▶ Task
Quote the lines exactly, starting with the line that contains "Show me adipose tissue." and ending with the line that contains "Given the image: H&E-stained", and leave out all other lines.

Records to use start

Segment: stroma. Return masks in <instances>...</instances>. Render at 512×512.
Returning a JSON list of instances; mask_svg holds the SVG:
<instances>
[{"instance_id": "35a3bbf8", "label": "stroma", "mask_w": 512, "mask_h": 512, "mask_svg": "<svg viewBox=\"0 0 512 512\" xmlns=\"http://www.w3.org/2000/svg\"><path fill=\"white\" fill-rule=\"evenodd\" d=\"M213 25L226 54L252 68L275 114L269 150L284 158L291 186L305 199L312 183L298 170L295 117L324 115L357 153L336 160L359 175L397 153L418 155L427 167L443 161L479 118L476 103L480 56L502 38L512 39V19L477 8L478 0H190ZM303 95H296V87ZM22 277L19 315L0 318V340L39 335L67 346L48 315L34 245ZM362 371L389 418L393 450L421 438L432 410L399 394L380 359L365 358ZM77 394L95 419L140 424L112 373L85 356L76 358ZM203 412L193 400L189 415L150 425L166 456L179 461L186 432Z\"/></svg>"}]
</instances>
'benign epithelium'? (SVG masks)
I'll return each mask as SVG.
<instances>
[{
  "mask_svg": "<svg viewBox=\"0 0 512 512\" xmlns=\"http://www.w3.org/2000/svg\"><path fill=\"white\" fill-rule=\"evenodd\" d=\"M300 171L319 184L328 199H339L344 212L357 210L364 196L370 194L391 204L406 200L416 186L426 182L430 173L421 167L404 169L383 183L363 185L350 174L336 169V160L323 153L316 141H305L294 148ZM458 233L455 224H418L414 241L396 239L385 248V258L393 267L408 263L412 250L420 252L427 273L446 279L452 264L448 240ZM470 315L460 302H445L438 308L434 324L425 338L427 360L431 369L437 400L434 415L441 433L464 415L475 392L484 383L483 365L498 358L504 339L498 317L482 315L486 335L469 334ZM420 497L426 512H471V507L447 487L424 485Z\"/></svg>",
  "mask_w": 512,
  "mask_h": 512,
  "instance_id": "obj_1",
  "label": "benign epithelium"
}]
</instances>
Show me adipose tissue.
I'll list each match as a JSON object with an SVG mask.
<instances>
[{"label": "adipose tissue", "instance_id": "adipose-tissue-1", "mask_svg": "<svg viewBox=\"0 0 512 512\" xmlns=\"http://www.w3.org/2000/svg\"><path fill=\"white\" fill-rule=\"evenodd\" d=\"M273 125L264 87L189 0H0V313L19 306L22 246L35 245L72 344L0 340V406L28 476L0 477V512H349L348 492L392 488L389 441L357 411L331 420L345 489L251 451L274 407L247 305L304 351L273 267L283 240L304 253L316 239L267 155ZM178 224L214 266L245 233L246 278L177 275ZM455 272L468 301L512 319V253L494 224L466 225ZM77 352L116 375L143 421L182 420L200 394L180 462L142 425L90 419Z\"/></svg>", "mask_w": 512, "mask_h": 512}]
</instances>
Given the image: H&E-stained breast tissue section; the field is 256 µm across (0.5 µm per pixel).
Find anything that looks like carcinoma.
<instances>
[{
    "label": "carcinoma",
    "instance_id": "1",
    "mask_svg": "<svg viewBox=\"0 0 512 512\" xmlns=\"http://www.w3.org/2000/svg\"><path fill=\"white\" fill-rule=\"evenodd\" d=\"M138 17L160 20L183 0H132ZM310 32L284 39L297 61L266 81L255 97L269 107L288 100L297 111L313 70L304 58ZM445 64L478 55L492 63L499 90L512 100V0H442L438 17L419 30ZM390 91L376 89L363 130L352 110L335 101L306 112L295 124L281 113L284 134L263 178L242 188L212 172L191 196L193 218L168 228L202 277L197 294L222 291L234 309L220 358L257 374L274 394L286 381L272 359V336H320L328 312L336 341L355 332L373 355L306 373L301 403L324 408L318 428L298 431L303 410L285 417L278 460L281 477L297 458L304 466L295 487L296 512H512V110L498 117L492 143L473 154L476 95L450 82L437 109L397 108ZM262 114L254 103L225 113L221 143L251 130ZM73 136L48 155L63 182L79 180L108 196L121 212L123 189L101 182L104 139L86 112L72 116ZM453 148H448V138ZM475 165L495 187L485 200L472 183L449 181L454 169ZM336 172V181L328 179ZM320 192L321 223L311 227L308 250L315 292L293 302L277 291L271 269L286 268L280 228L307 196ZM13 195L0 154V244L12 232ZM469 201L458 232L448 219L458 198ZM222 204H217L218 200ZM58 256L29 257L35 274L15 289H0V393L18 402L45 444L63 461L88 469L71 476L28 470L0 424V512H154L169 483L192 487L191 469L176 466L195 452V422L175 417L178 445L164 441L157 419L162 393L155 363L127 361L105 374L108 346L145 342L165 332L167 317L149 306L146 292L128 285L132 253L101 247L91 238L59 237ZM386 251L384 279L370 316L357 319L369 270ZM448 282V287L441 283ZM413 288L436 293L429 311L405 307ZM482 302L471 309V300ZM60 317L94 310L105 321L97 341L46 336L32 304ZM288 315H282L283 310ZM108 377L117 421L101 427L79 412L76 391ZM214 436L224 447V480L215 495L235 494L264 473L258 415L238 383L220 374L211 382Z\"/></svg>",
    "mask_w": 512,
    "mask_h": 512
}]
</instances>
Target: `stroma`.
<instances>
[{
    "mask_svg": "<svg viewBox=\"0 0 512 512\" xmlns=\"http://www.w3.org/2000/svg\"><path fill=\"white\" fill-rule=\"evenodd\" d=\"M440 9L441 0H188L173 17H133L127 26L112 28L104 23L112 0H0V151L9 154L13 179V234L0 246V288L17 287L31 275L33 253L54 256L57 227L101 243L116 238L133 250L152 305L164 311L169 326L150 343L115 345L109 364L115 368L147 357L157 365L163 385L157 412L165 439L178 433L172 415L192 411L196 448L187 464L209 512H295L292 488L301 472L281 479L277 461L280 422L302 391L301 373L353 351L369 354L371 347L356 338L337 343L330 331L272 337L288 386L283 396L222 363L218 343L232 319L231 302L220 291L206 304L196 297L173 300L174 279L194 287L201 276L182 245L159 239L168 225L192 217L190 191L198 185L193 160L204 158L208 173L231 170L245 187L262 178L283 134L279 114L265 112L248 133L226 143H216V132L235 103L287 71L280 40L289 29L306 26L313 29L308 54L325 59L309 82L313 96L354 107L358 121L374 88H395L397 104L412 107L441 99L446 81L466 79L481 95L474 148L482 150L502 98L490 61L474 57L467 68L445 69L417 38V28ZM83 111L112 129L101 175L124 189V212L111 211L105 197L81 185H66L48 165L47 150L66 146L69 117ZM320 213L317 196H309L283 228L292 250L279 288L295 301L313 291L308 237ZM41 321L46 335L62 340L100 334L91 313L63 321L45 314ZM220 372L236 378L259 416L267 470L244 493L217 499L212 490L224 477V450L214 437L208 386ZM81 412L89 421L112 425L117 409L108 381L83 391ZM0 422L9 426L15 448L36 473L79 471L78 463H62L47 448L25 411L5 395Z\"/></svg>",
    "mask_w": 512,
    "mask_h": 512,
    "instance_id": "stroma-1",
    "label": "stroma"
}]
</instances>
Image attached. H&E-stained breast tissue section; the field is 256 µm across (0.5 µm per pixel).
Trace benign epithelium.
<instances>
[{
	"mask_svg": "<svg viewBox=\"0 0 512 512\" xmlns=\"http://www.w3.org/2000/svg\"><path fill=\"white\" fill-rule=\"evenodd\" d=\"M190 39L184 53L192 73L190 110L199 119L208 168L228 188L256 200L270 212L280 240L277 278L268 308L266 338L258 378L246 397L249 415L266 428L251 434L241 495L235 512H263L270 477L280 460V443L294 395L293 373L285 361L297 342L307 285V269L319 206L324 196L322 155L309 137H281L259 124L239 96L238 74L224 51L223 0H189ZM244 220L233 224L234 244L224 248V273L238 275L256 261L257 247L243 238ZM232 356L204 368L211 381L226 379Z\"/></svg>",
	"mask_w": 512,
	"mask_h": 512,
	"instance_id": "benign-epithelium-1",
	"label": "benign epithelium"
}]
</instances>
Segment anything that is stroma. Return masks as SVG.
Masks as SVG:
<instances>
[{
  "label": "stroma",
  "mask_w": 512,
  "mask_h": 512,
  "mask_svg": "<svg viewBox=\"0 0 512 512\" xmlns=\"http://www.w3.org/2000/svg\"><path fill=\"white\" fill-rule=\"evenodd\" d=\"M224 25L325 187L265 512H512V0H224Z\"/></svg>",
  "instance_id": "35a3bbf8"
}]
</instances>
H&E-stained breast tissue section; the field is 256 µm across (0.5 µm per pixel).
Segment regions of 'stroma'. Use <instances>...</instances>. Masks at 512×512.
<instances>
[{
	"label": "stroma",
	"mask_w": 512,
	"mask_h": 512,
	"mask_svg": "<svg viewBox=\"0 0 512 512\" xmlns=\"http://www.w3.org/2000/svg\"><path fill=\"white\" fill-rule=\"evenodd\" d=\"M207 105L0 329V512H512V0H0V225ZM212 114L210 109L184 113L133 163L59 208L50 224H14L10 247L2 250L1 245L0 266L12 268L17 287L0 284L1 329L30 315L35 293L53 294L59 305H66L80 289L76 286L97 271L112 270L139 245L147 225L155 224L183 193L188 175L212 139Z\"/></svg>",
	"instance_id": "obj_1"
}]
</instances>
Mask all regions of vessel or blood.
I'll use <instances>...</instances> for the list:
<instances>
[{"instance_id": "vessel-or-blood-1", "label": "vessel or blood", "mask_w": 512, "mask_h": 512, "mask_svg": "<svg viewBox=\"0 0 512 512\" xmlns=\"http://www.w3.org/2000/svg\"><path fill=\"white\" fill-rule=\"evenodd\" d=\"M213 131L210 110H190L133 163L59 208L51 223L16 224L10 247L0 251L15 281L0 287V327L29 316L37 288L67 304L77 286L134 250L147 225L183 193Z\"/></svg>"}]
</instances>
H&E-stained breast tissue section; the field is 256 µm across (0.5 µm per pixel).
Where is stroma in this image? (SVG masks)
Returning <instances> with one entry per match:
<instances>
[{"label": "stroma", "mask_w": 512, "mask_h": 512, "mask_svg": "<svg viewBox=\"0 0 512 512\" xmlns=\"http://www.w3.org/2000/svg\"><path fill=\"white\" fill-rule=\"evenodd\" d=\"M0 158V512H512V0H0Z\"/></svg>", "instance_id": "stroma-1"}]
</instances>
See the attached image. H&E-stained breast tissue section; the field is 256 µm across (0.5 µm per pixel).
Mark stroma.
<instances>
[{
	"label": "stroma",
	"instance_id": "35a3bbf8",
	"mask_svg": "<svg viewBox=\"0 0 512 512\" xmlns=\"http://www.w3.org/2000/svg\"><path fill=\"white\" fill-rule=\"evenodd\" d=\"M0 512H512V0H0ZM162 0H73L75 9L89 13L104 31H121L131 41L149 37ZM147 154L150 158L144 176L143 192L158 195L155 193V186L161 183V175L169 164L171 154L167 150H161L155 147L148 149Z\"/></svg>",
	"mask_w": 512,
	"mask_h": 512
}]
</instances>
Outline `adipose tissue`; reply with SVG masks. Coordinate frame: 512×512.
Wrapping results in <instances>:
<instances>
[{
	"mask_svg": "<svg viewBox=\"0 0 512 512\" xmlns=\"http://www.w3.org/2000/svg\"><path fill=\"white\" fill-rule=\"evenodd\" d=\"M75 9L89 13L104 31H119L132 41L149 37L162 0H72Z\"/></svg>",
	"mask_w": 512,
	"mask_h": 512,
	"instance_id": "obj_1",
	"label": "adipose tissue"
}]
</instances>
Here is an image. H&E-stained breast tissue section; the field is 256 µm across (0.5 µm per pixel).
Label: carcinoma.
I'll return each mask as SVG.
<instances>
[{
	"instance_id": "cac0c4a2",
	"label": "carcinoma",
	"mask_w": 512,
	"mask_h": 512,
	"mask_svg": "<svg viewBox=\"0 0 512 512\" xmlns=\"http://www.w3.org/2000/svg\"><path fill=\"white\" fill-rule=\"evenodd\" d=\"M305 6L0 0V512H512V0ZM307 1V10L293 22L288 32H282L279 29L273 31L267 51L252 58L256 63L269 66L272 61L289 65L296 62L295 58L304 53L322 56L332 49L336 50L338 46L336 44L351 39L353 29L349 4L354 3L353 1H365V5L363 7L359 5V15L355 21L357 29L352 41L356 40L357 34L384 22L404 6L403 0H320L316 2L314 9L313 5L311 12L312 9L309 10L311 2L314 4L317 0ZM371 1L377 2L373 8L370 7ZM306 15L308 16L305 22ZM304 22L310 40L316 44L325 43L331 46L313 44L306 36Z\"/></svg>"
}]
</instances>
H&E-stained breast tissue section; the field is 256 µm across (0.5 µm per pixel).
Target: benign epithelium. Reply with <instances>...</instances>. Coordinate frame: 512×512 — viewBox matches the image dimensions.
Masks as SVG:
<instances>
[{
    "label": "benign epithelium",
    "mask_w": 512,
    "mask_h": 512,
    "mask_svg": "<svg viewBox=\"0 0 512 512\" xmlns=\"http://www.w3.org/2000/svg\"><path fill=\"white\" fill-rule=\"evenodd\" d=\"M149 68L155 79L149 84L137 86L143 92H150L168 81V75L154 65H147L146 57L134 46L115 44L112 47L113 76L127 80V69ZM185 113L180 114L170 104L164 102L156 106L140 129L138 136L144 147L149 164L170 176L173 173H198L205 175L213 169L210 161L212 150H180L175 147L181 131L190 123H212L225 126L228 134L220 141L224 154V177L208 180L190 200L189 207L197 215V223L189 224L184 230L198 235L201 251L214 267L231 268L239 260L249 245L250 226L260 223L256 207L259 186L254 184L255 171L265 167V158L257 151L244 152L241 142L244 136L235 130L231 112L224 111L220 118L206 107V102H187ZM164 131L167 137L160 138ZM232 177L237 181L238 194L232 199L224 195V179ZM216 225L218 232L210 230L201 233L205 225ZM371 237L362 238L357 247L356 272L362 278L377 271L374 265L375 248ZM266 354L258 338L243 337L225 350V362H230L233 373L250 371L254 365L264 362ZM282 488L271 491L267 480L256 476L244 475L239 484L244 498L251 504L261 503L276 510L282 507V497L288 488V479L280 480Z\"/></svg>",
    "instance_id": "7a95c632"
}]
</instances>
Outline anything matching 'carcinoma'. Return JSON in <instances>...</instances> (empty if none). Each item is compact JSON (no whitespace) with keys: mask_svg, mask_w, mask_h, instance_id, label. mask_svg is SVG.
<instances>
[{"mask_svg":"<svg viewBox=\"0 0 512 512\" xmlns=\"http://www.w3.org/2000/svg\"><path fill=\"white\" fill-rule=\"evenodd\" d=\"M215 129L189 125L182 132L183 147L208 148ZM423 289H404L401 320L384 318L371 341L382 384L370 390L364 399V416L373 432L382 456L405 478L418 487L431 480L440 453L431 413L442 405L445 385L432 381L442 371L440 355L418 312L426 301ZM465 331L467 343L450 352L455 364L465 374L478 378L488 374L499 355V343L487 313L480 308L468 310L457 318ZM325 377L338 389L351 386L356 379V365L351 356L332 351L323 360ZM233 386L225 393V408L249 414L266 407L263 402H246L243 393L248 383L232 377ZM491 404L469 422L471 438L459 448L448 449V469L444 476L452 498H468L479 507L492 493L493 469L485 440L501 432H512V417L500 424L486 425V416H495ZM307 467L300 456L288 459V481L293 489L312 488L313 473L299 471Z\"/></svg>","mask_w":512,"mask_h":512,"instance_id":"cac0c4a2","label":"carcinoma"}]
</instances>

Records to use end

▶ Response
Show me adipose tissue.
I'll list each match as a JSON object with an SVG mask.
<instances>
[{"label": "adipose tissue", "instance_id": "adipose-tissue-1", "mask_svg": "<svg viewBox=\"0 0 512 512\" xmlns=\"http://www.w3.org/2000/svg\"><path fill=\"white\" fill-rule=\"evenodd\" d=\"M273 125L264 87L189 0H0V313L19 306L22 246L35 245L72 344L0 340V406L28 476L0 477V512H349L348 492L392 488L389 441L357 411L331 420L345 489L251 451L274 407L247 305L304 351L273 267L283 240L304 253L316 239L267 155ZM178 224L214 266L245 233L246 278L177 275ZM455 272L468 301L512 319V253L494 224L466 225ZM77 352L116 375L143 421L182 420L200 394L180 462L142 425L90 419Z\"/></svg>", "mask_w": 512, "mask_h": 512}]
</instances>
Given the image: H&E-stained breast tissue section; the field is 256 µm across (0.5 µm per pixel).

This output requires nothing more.